**Instructions to follow:** Your copy of the data below must be exact and must leave out all pictures.

---------- Data section ----------

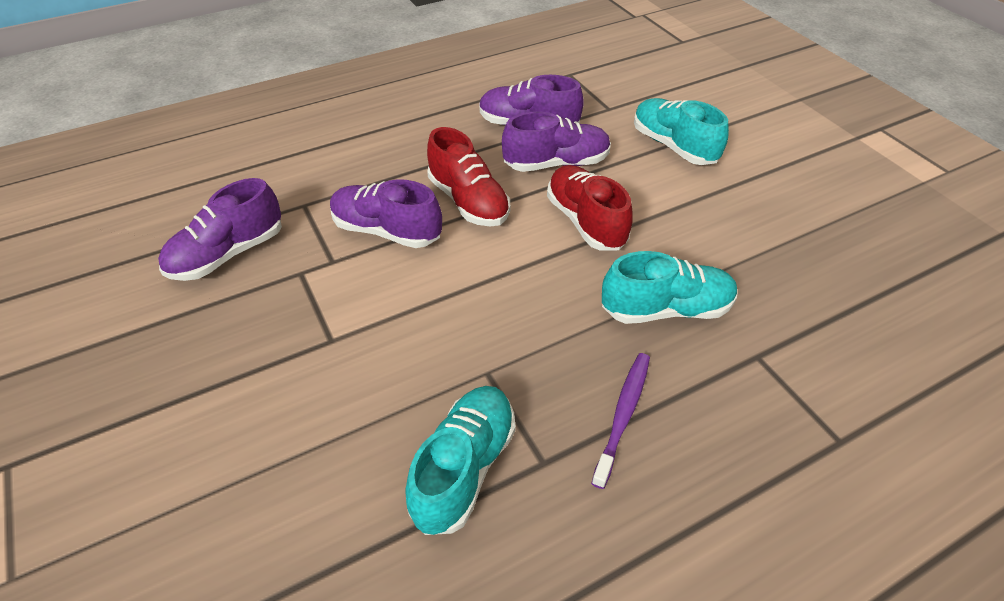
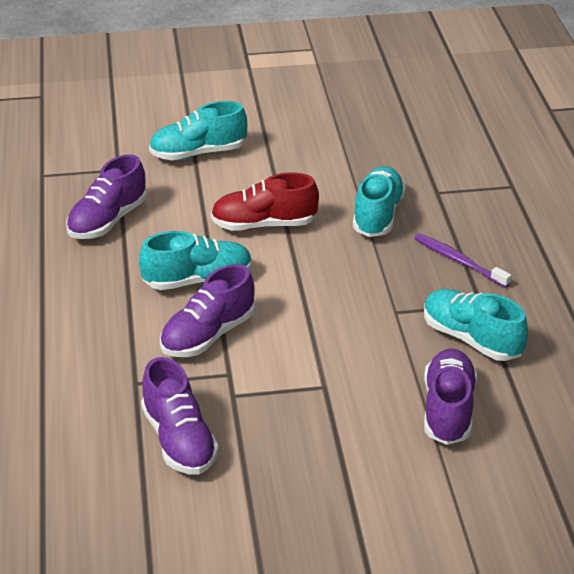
camera: 70 degrees left, 10 degrees down
red shoe [427,127,510,227] -> turquoise shoe [139,231,252,290]
purple shoe [502,111,611,172] -> purple shoe moved to [424,349,477,445]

----------

**Exercise output:**
camera: 70 degrees left, 10 degrees down
red shoe [427,127,510,227] -> turquoise shoe [139,231,252,290]
purple shoe [502,111,611,172] -> purple shoe moved to [424,349,477,445]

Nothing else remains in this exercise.